Exercise: Across the entries below, the lines containing "none" should be counted and only their number returned.

Collected data:
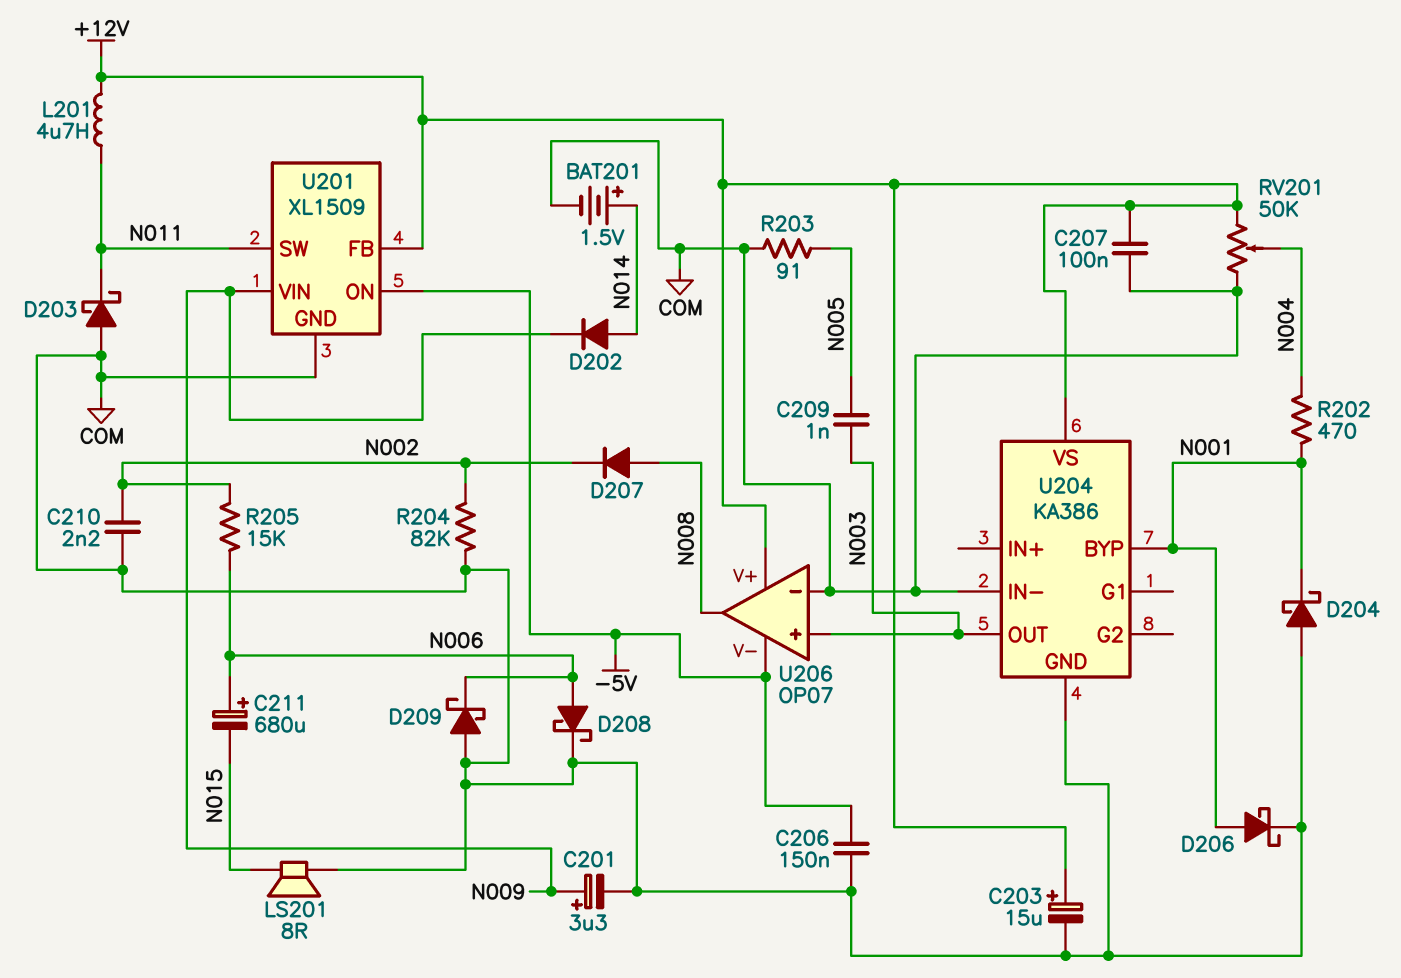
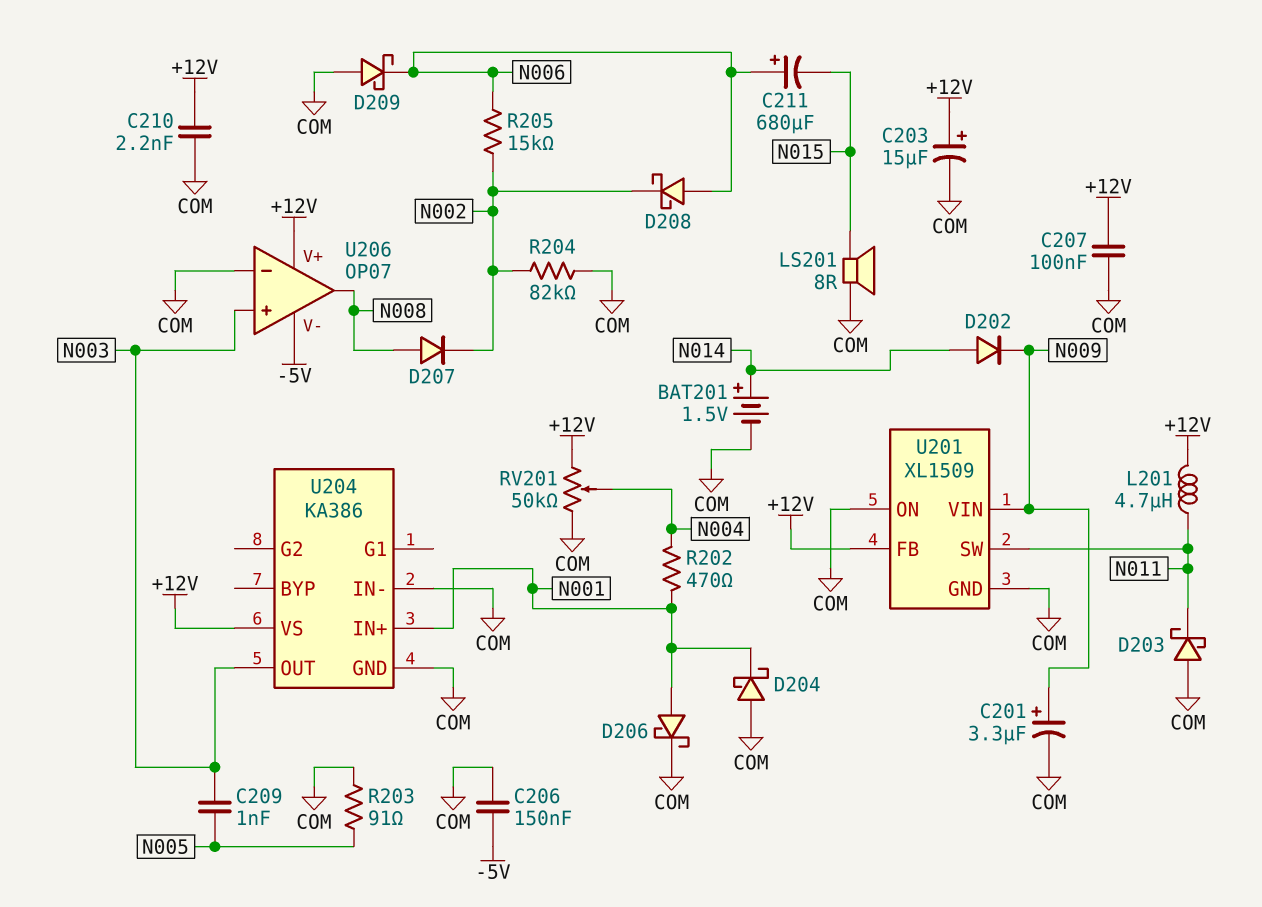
C210: 2.2nF (COM, N002) -> 2.2nF (+12V, COM)
D208: schottky (A N006, K COM) -> schottky (A N006, K N002)
U201 pin ON: -5V -> COM
U204 pin BYP: N001 -> none
U204 pin IN+: none -> N001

Solution for this exercise: 2